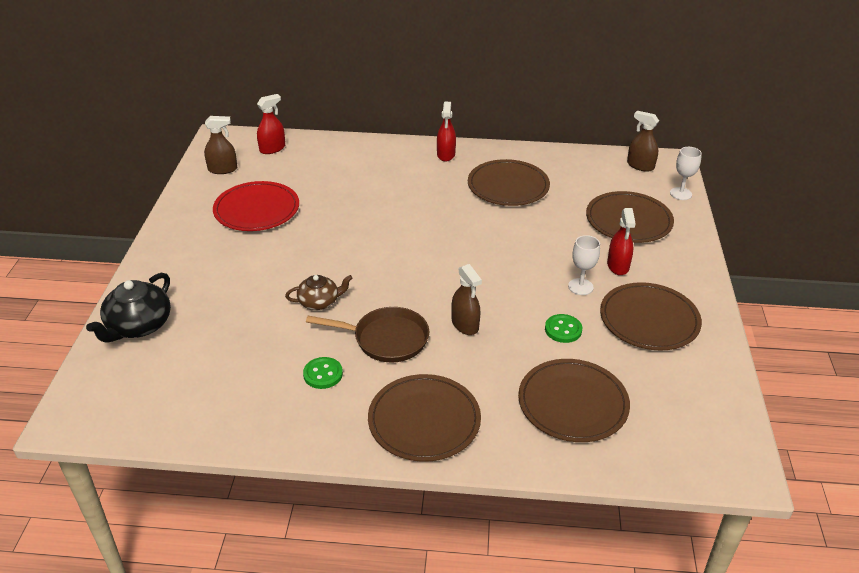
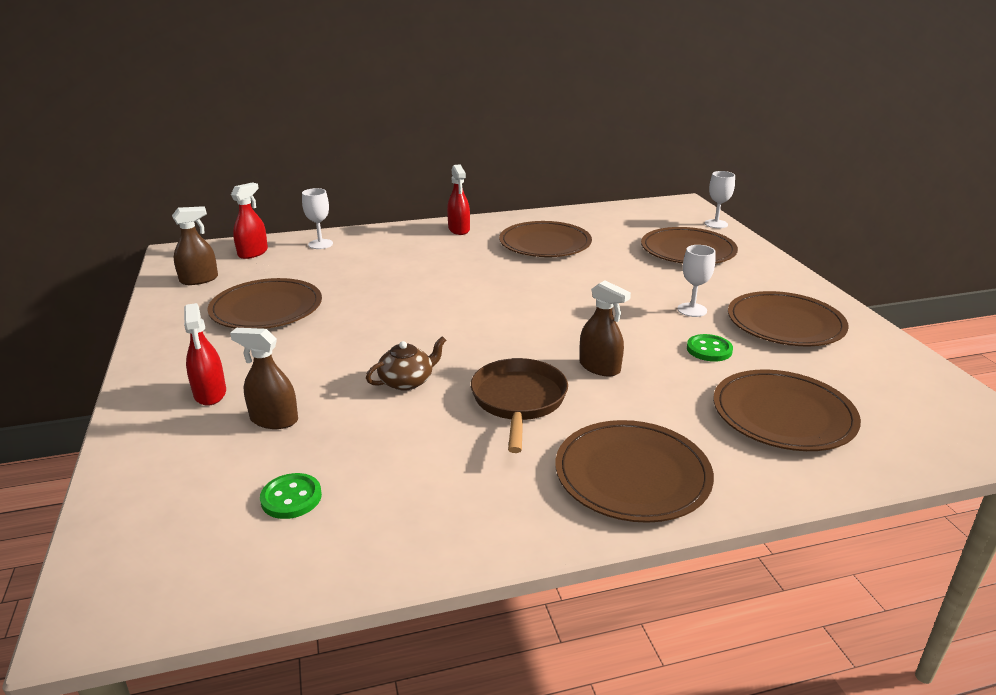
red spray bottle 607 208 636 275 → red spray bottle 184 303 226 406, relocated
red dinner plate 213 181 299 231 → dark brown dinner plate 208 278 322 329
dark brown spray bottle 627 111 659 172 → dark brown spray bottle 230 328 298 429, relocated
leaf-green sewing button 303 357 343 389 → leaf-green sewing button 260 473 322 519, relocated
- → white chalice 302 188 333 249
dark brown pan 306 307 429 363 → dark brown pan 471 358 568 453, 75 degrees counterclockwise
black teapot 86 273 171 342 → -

Problem to solve –
Please reproduce every record exactly as written, excluding the pictures.

Solution for this problem –
red spray bottle 607 208 636 275 → red spray bottle 184 303 226 406, relocated
red dinner plate 213 181 299 231 → dark brown dinner plate 208 278 322 329
dark brown spray bottle 627 111 659 172 → dark brown spray bottle 230 328 298 429, relocated
leaf-green sewing button 303 357 343 389 → leaf-green sewing button 260 473 322 519, relocated
- → white chalice 302 188 333 249
dark brown pan 306 307 429 363 → dark brown pan 471 358 568 453, 75 degrees counterclockwise
black teapot 86 273 171 342 → -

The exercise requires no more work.